__EXERCISE DIRECTIONS__
If an entry below contains an image, drop the image and retype the rest exactly.

================

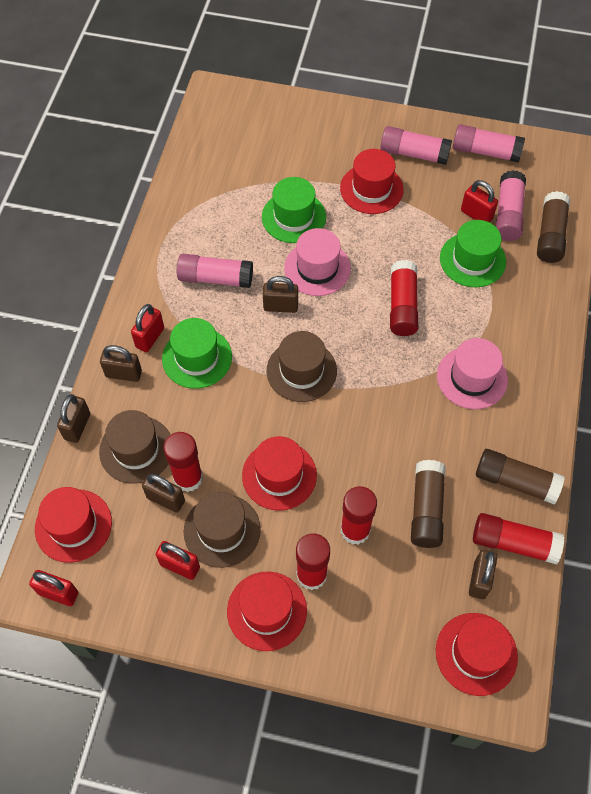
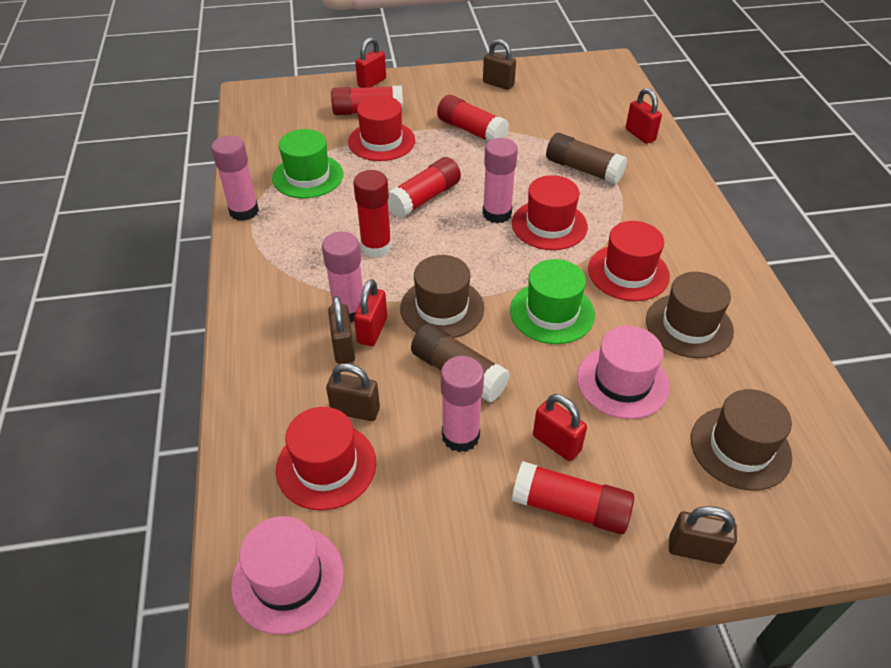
brown glue stick: 3 -> 2
brown padlock: 5 -> 4
green hat: 3 -> 2
red hat: 5 -> 4

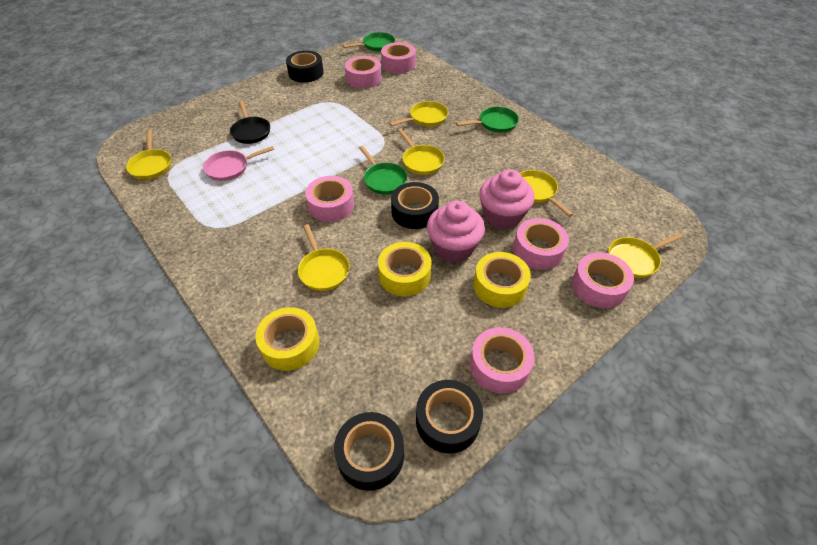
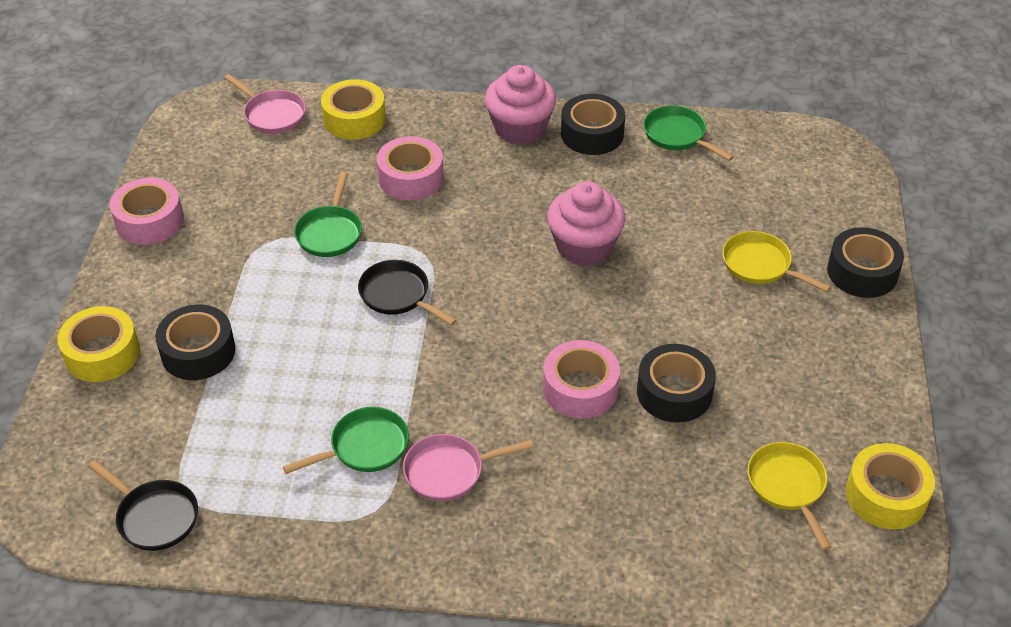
black pan: 1 -> 2
pink pan: 1 -> 2
pink tape: 6 -> 3
yellow pan: 6 -> 2

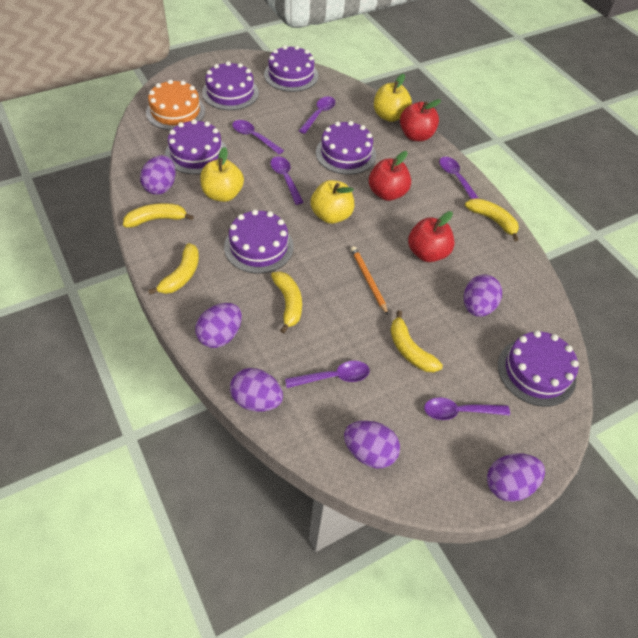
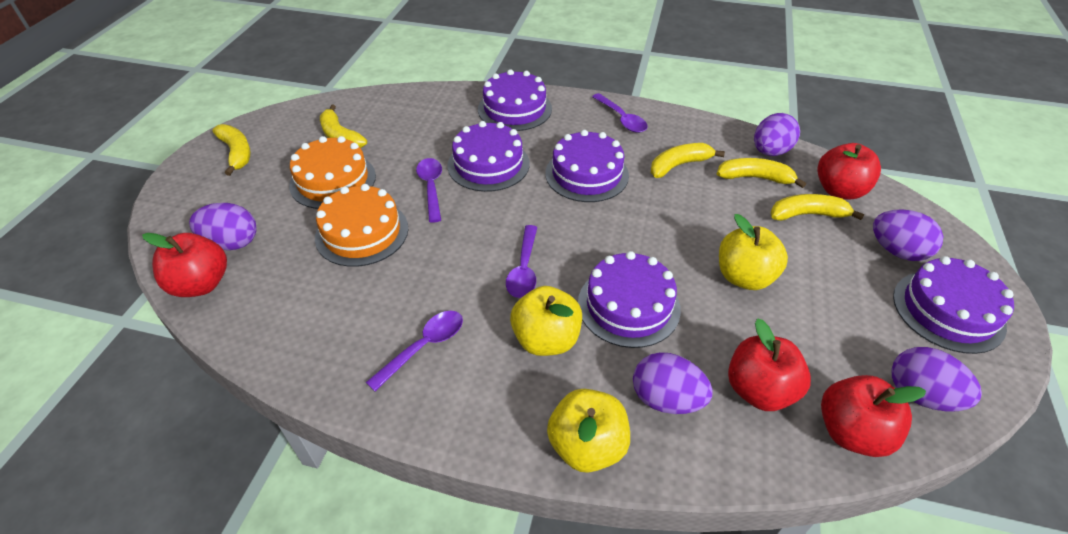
orange cake: 1 -> 2
orange pencil: 1 -> 0
purple cake: 6 -> 5
purple egg: 6 -> 5
purple spoon: 6 -> 4
red apple: 3 -> 4

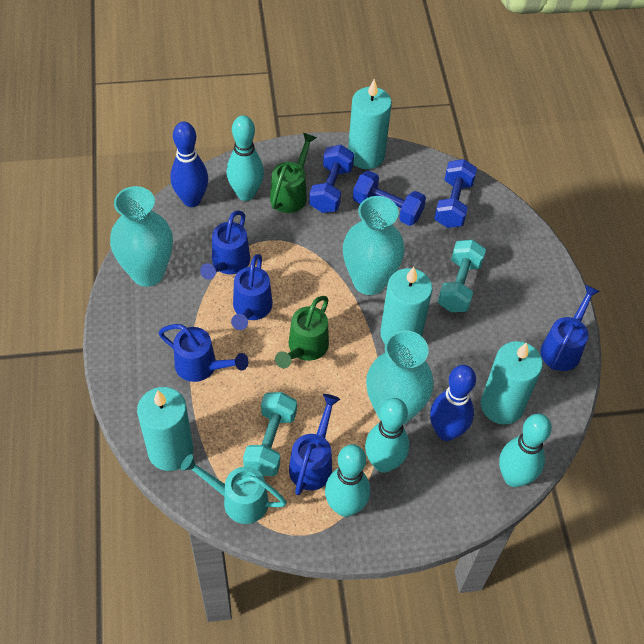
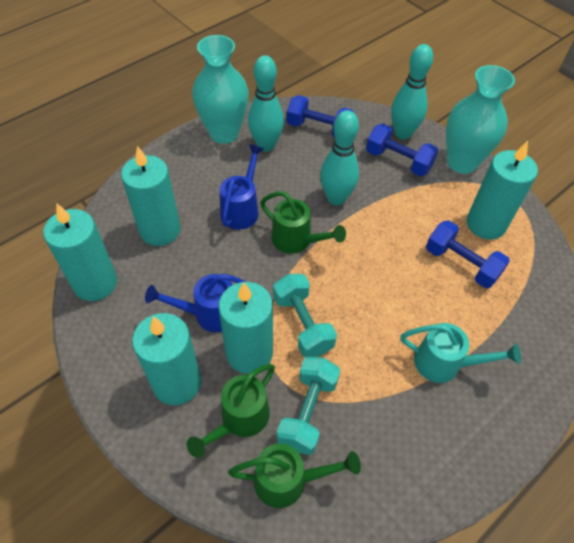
blue bowling pin: 2 -> 0
blue watering can: 5 -> 2
green watering can: 2 -> 3
turquoise bowling pin: 4 -> 3
turquoise candle: 4 -> 5
turquoise vase: 3 -> 2

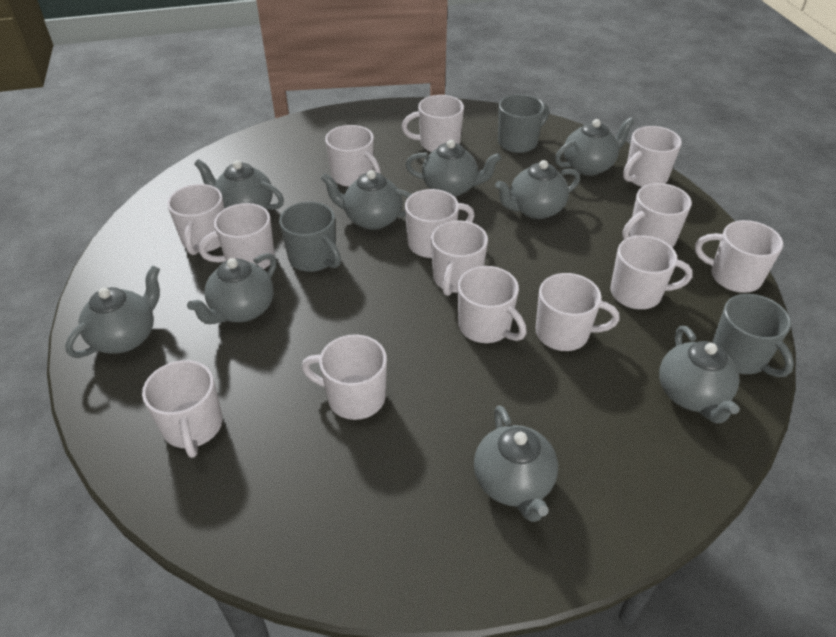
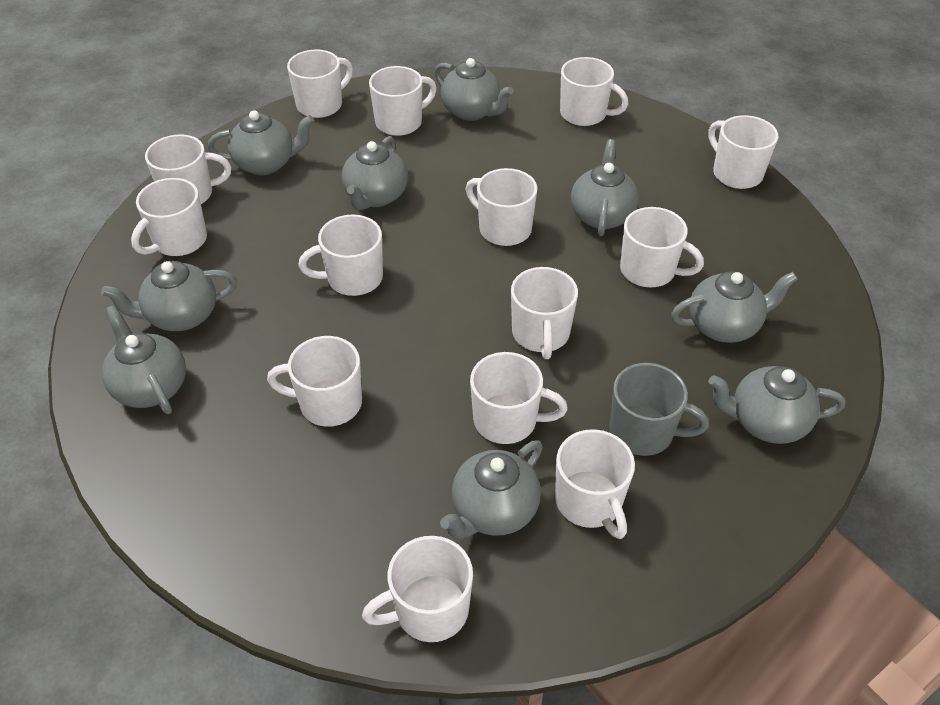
grey mug: 3 -> 1

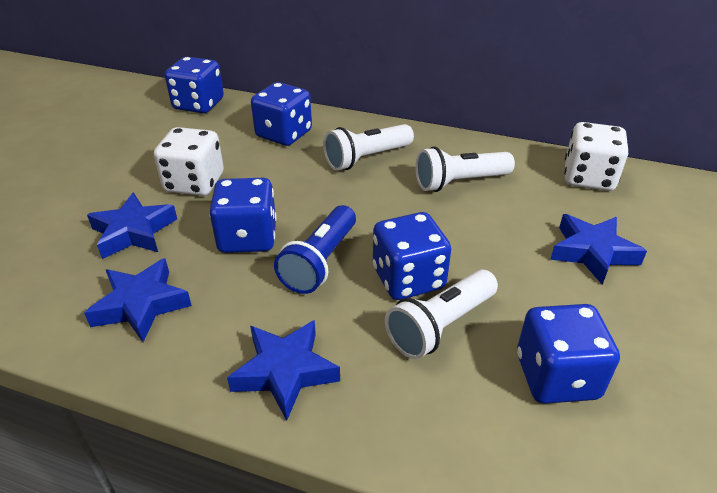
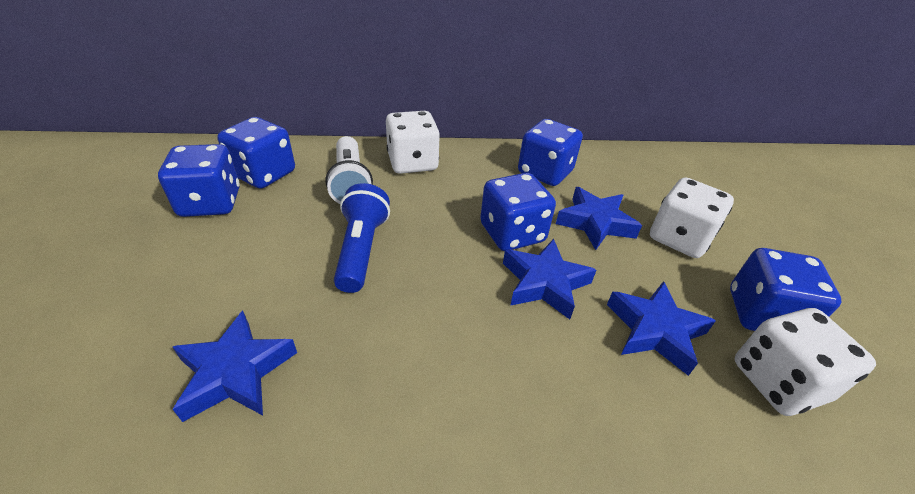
white dice: 2 -> 3
white flashlight: 3 -> 1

================

__RESPONSE__
brown glue stick: 3 -> 2
brown padlock: 5 -> 4
green hat: 3 -> 2
red hat: 5 -> 4

black pan: 1 -> 2
pink pan: 1 -> 2
pink tape: 6 -> 3
yellow pan: 6 -> 2

orange cake: 1 -> 2
orange pencil: 1 -> 0
purple cake: 6 -> 5
purple egg: 6 -> 5
purple spoon: 6 -> 4
red apple: 3 -> 4

blue bowling pin: 2 -> 0
blue watering can: 5 -> 2
green watering can: 2 -> 3
turquoise bowling pin: 4 -> 3
turquoise candle: 4 -> 5
turquoise vase: 3 -> 2

grey mug: 3 -> 1

white dice: 2 -> 3
white flashlight: 3 -> 1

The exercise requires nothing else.